(Spatial relationship entries)
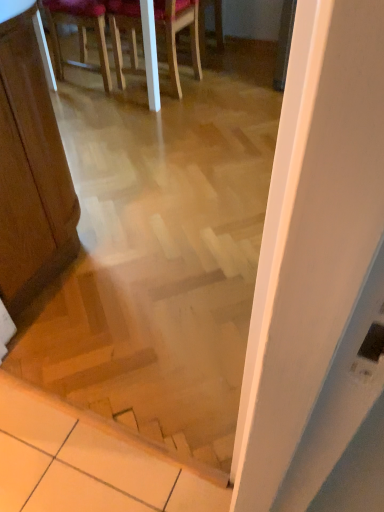
At what (x,y) coordinates should I click in order to perform the action: click on vacant area located to the right-hand side of wooden stairs at center. Please return your answer as a coordinate pair (x, y). This screenshot has width=384, height=512. Looking at the image, I should click on (185, 370).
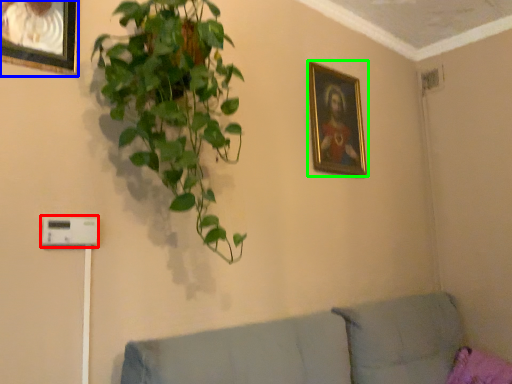
Question: Which object is the closest to the light switch (highlighted by a red box)? Choose among these: picture frame (highlighted by a blue box) or picture frame (highlighted by a green box).

Choices:
 (A) picture frame
 (B) picture frame

Answer: (A)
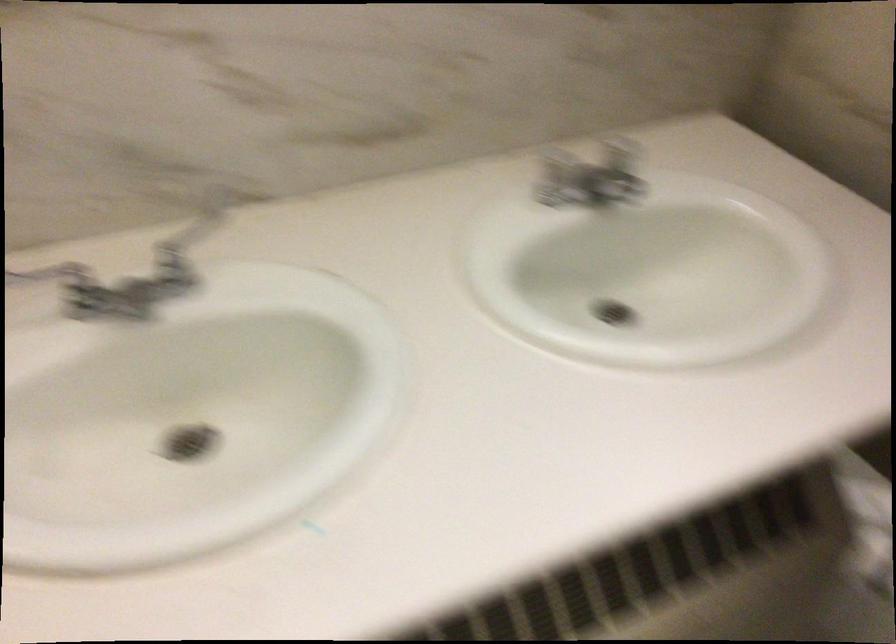
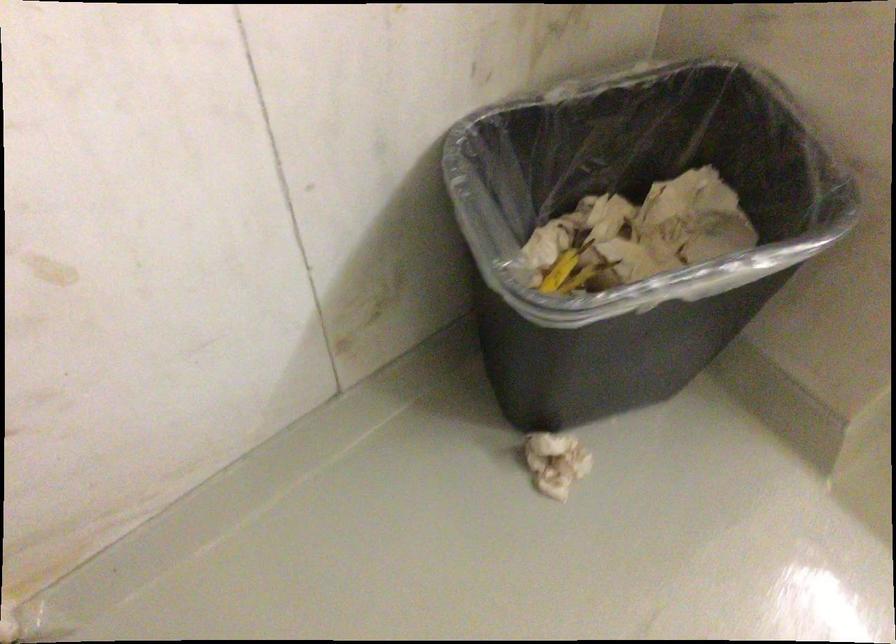
The images are taken continuously from a first-person perspective. In which direction is your viewpoint rotating?

The camera's rotation is toward left-down.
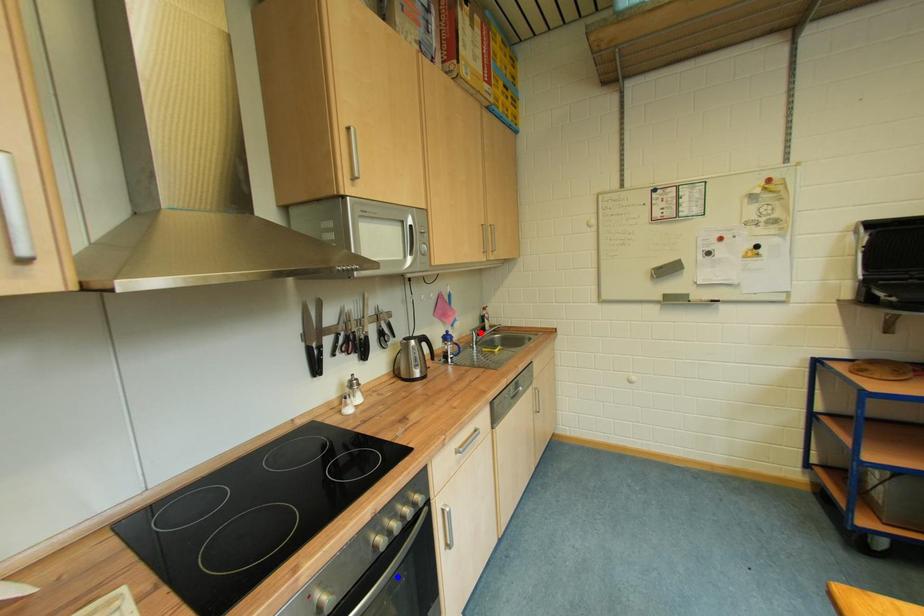
Question: In the image, two points are highlighted. Which point is nearer to the camera? Reply with the corresponding letter.

Choices:
 (A) blue point
 (B) red point

Answer: (A)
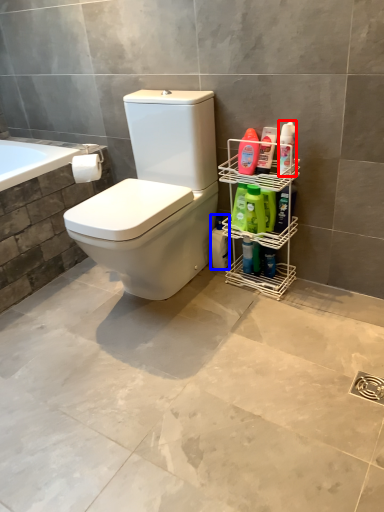
Question: Which point is further to the camera, cleaning product (highlighted by a red box) or cleaning product (highlighted by a blue box)?

Choices:
 (A) cleaning product
 (B) cleaning product

Answer: (B)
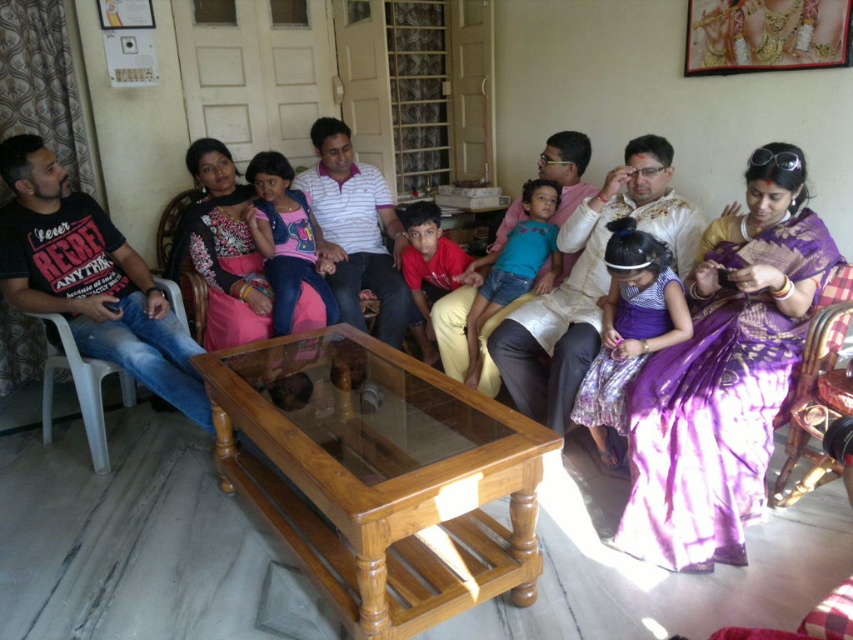
Which is more to the left, purple silk saree at center or matte pink saree at center?

From the viewer's perspective, matte pink saree at center appears more on the left side.

Is purple silk saree at center above matte pink saree at center?

No, purple silk saree at center is not above matte pink saree at center.

What do you see at coordinates (726, 374) in the screenshot?
I see `purple silk saree at center` at bounding box center [726, 374].

Where is `purple silk saree at center`? This screenshot has width=853, height=640. purple silk saree at center is located at coordinates (726, 374).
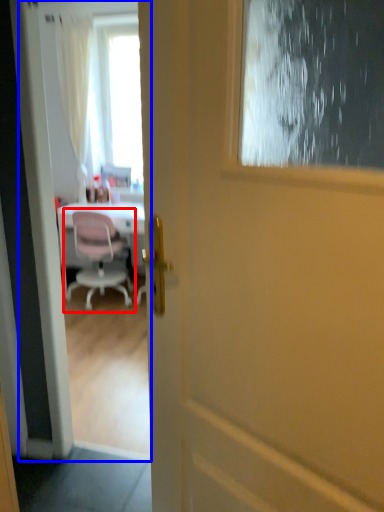
Question: Among these objects, which one is nearest to the camera, chair (highlighted by a red box) or screen door (highlighted by a blue box)?

Choices:
 (A) chair
 (B) screen door

Answer: (B)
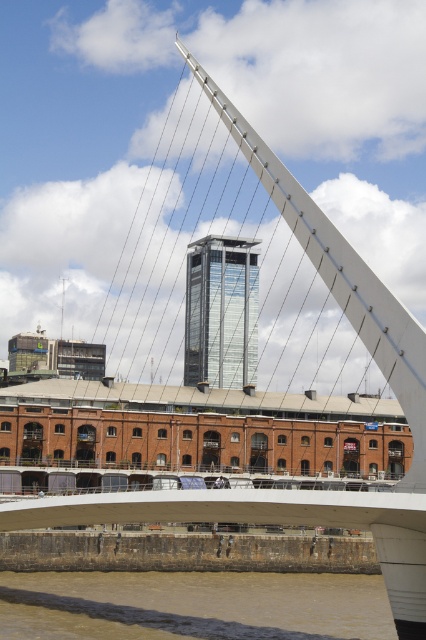
You are standing on the bridge and looking down at the water below. There is a point marked at coordinates point (192, 605). What is the color and type of the water at that point?

The point (192, 605) marks brown muddy water at lower center.

You are an urban planner assessing the city layout. You notice the brown muddy water at lower center and the glassy metallic skyscraper at center. Which of these two features occupies a larger area in the scene?

The glassy metallic skyscraper at center occupies a larger area in the scene compared to the brown muddy water at lower center.

You are a drone operator tasked with capturing aerial footage of the modern urban landscape. Your drone is currently positioned at the camera location. The brown muddy water at lower center is part of a river that needs to be filmed. Considering the drone must stay above 50 meters to avoid disturbing wildlife, can you safely capture the required footage without violating this height restriction?

The brown muddy water at lower center is 50.97 meters from the camera. Since the drone must stay above 50 meters to avoid disturbing wildlife, the current distance of 50.97 meters meets the requirement. Therefore, you can safely capture the required footage without violating the height restriction.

SET EXERCISE ->
Rewrite everything from the line containing "Which is more" down to the end of the entries, swapping "brown muddy water" for "brown silty water" wherever it occurs and changing nothing else. Leave the pictures out.

RESULT OF THE EXERCISE ->
Which is more to the left, purple silk saree at center or matte pink saree at center?

From the viewer's perspective, matte pink saree at center appears more on the left side.

Is purple silk saree at center above matte pink saree at center?

No, purple silk saree at center is not above matte pink saree at center.

What do you see at coordinates (726, 374) in the screenshot?
I see `purple silk saree at center` at bounding box center [726, 374].

Where is `purple silk saree at center`? This screenshot has width=853, height=640. purple silk saree at center is located at coordinates (726, 374).
Question: Among these objects, which one is nearest to the camera, chair (highlighted by a red box) or screen door (highlighted by a blue box)?

Choices:
 (A) chair
 (B) screen door

Answer: (B)
You are standing on the bridge and looking down at the water below. There is a point marked at coordinates point (192, 605). What is the color and type of the water at that point?

The point (192, 605) marks brown silty water at lower center.

You are an urban planner assessing the city layout. You notice the brown silty water at lower center and the glassy metallic skyscraper at center. Which of these two features occupies a larger area in the scene?

The glassy metallic skyscraper at center occupies a larger area in the scene compared to the brown silty water at lower center.

You are a drone operator tasked with capturing aerial footage of the modern urban landscape. Your drone is currently positioned at the camera location. The brown silty water at lower center is part of a river that needs to be filmed. Considering the drone must stay above 50 meters to avoid disturbing wildlife, can you safely capture the required footage without violating this height restriction?

The brown silty water at lower center is 50.97 meters from the camera. Since the drone must stay above 50 meters to avoid disturbing wildlife, the current distance of 50.97 meters meets the requirement. Therefore, you can safely capture the required footage without violating the height restriction.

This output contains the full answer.